▸ Problem to solve
Where does the string "eraser" appear in the listing below? Copy every line where it does.

▸ Data for analysis
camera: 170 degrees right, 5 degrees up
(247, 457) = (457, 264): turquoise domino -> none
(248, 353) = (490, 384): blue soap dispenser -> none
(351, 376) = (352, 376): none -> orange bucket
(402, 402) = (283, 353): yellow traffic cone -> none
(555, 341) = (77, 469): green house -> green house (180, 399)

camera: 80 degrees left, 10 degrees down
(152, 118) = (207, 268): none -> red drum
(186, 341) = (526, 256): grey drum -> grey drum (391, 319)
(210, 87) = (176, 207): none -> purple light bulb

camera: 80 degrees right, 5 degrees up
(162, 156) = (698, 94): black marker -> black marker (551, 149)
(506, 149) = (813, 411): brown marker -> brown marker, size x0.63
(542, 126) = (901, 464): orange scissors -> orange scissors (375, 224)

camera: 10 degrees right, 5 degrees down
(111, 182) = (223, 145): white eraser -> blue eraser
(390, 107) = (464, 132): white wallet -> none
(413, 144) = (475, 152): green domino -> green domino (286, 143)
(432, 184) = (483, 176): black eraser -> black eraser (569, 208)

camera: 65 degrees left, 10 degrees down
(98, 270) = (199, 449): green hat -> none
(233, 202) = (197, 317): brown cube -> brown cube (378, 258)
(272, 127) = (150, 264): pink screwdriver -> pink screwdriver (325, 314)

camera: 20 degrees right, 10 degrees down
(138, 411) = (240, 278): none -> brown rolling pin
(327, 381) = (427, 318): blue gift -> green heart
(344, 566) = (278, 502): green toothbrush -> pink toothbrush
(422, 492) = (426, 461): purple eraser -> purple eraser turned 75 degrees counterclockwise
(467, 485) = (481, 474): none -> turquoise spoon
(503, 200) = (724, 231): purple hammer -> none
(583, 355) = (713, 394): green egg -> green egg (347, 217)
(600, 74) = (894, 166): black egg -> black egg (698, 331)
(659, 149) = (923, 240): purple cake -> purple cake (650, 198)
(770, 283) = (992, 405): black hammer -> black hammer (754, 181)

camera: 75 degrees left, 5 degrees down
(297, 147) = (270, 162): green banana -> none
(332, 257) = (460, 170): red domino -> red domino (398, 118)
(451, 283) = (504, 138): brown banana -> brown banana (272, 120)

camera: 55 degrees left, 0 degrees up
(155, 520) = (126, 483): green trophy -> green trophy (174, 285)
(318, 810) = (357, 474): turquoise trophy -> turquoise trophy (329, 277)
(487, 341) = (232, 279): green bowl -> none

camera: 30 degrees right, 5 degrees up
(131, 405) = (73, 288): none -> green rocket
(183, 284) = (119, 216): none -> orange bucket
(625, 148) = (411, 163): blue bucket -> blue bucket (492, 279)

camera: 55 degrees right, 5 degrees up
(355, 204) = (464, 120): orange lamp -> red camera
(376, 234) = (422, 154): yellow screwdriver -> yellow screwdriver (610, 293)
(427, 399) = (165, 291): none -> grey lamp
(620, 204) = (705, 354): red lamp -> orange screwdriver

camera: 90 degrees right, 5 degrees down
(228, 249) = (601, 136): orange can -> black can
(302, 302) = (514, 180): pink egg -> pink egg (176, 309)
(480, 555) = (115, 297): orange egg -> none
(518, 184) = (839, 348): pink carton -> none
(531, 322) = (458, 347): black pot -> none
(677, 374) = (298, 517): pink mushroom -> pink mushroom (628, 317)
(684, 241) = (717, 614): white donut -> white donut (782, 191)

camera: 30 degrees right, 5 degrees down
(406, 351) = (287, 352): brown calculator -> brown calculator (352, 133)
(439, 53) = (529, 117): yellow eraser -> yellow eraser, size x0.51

▸ Response area
(111, 182) = (223, 145): white eraser -> blue eraser
(432, 184) = (483, 176): black eraser -> black eraser (569, 208)
(422, 492) = (426, 461): purple eraser -> purple eraser turned 75 degrees counterclockwise
(439, 53) = (529, 117): yellow eraser -> yellow eraser, size x0.51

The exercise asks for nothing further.